[Extracted records]

______________________________

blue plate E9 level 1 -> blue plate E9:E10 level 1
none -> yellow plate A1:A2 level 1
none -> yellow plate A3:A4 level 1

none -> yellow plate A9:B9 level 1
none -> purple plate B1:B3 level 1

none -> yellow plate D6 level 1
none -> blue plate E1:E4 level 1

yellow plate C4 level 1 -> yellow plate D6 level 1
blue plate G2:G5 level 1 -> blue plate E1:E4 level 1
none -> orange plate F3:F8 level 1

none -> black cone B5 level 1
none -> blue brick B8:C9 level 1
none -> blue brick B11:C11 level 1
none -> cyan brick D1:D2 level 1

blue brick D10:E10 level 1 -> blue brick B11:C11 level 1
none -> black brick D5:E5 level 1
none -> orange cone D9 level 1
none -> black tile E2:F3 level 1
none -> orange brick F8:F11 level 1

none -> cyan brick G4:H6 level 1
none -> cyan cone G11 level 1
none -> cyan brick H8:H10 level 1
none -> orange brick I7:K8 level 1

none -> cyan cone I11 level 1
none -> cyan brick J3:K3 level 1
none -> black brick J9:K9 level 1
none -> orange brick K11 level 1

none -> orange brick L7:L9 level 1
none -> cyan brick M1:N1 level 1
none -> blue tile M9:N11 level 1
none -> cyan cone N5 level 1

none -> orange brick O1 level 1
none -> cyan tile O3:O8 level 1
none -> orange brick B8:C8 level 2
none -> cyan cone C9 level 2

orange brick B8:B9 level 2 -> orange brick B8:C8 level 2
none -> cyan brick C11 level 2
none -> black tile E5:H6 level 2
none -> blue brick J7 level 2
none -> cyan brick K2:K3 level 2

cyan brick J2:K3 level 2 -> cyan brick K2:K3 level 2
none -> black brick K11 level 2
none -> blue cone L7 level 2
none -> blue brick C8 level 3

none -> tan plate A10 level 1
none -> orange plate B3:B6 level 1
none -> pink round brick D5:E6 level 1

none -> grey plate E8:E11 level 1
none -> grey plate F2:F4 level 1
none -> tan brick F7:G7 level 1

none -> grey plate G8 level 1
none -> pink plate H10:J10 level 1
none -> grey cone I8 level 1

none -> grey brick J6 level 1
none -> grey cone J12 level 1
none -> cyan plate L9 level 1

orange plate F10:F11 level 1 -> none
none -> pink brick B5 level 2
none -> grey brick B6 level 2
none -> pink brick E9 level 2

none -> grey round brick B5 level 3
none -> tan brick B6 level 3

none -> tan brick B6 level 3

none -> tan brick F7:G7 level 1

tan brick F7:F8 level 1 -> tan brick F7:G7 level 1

______________________________

Your output should consist solely of the lines from the beginning of the entries through the line containing "none -> blue brick B8:C9 level 1", reproduced exactly.

◆ Response:
blue plate E9 level 1 -> blue plate E9:E10 level 1
none -> yellow plate A1:A2 level 1
none -> yellow plate A3:A4 level 1

none -> yellow plate A9:B9 level 1
none -> purple plate B1:B3 level 1

none -> yellow plate D6 level 1
none -> blue plate E1:E4 level 1

yellow plate C4 level 1 -> yellow plate D6 level 1
blue plate G2:G5 level 1 -> blue plate E1:E4 level 1
none -> orange plate F3:F8 level 1

none -> black cone B5 level 1
none -> blue brick B8:C9 level 1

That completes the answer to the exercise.